=== SUPPLIED ENTRIES ===

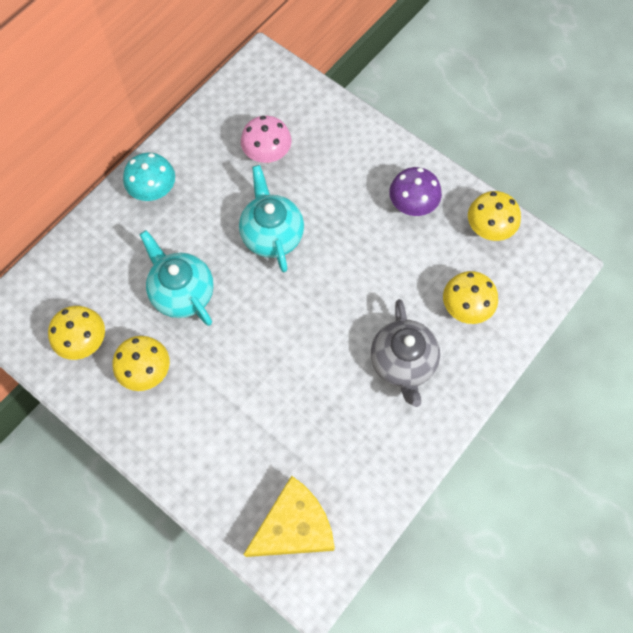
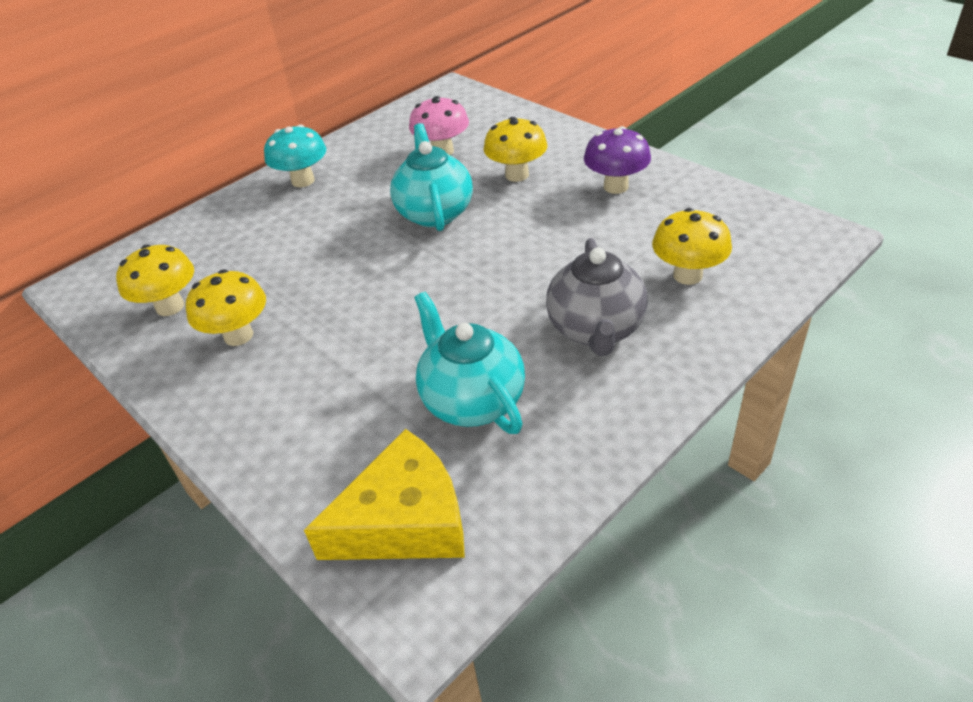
camera: 10 degrees right, 25 degrees down
(182, 293) = (309, 262): turquoise teapot -> turquoise teapot (472, 400)
(488, 229) = (717, 204): yellow mushroom -> yellow mushroom (517, 175)

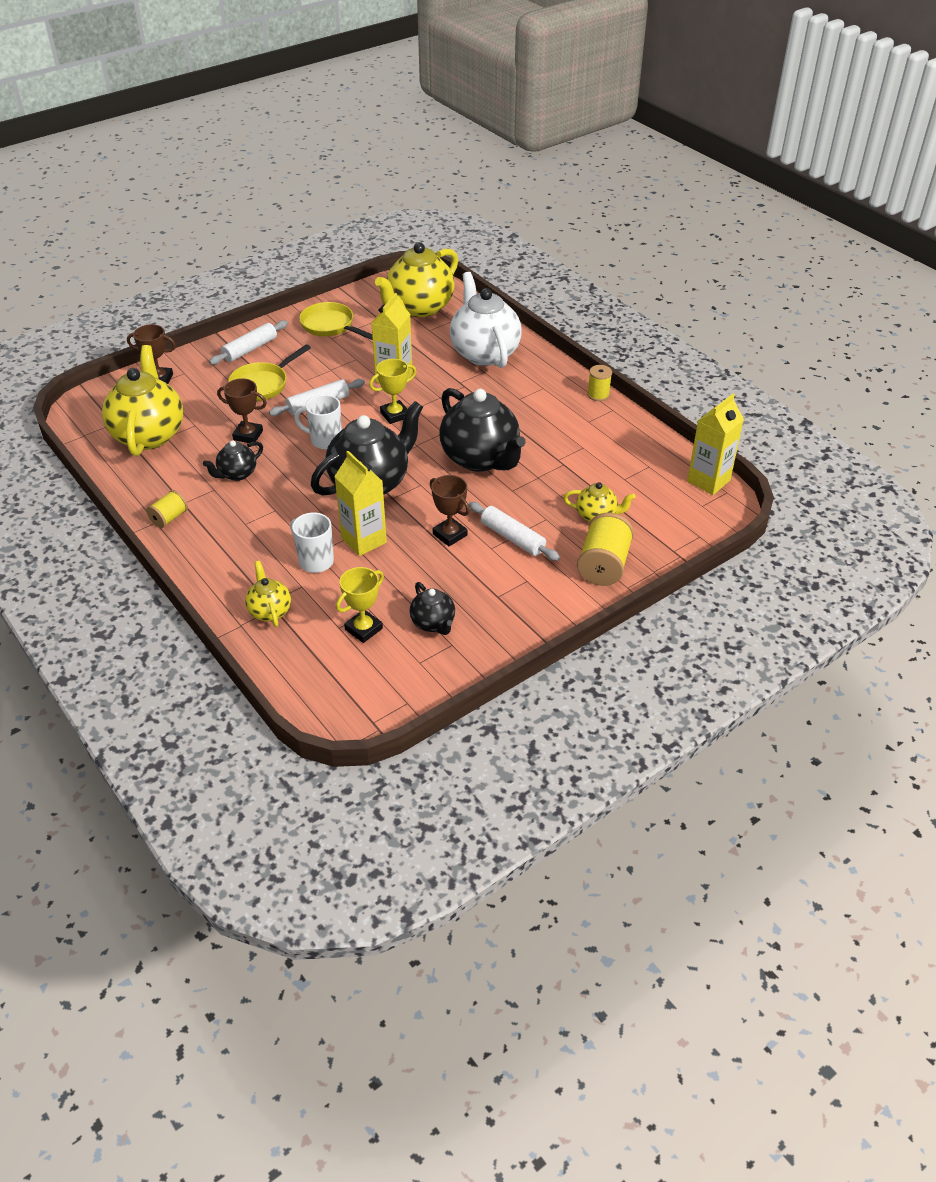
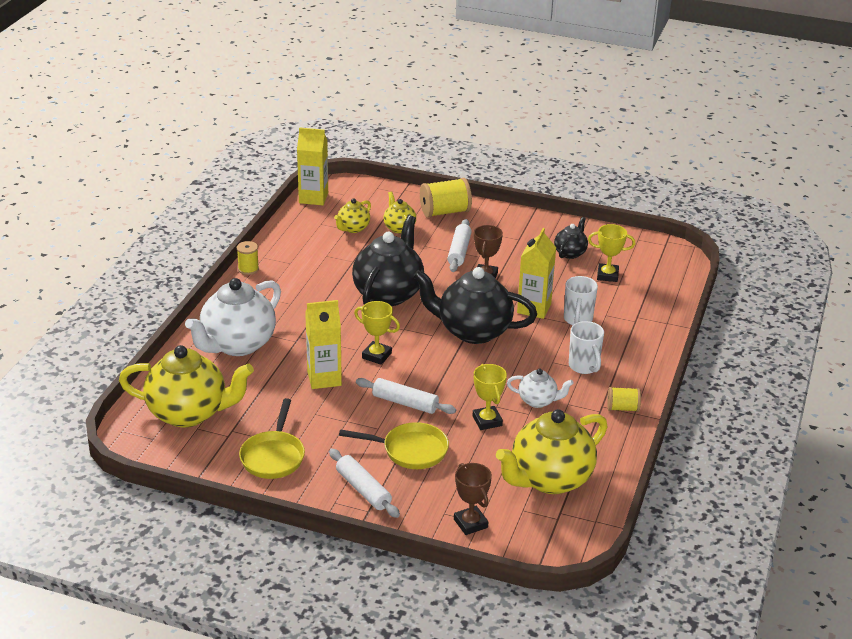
camera: 125 degrees left, 10 degrees down
(237, 474) = (538, 401): black teapot -> white teapot
(248, 435) = (487, 421): brown trophy -> yellow trophy
(250, 349) = (363, 490): white rolling pin -> white rolling pin turned 45 degrees clockwise
(270, 611) = (641, 317): yellow teapot -> yellow teapot (353, 228)
(325, 440) = (448, 376): white mug -> white mug (584, 367)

===

— WHAT IS EXPECTED —
Only the lines from the one containing "(488, 229) = (717, 204): yellow" through the last line of the data may appear in the answer, each given again exactly and with pictures left out.

— ANSWER SPACE —
(488, 229) = (717, 204): yellow mushroom -> yellow mushroom (517, 175)

camera: 125 degrees left, 10 degrees down
(237, 474) = (538, 401): black teapot -> white teapot
(248, 435) = (487, 421): brown trophy -> yellow trophy
(250, 349) = (363, 490): white rolling pin -> white rolling pin turned 45 degrees clockwise
(270, 611) = (641, 317): yellow teapot -> yellow teapot (353, 228)
(325, 440) = (448, 376): white mug -> white mug (584, 367)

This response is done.